**Task requirements:** No line of the records may be dropped; print them all again exactly.

[Stored items from a collection]
<<<<

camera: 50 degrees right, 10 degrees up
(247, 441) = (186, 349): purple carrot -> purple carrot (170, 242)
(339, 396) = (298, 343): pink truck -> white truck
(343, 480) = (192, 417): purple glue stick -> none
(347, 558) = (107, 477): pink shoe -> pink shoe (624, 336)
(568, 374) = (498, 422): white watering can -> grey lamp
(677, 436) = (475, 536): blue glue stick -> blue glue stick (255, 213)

>>>>

**Reply:**
camera: 50 degrees right, 10 degrees up
(247, 441) = (186, 349): purple carrot -> purple carrot (170, 242)
(339, 396) = (298, 343): pink truck -> white truck
(343, 480) = (192, 417): purple glue stick -> none
(347, 558) = (107, 477): pink shoe -> pink shoe (624, 336)
(568, 374) = (498, 422): white watering can -> grey lamp
(677, 436) = (475, 536): blue glue stick -> blue glue stick (255, 213)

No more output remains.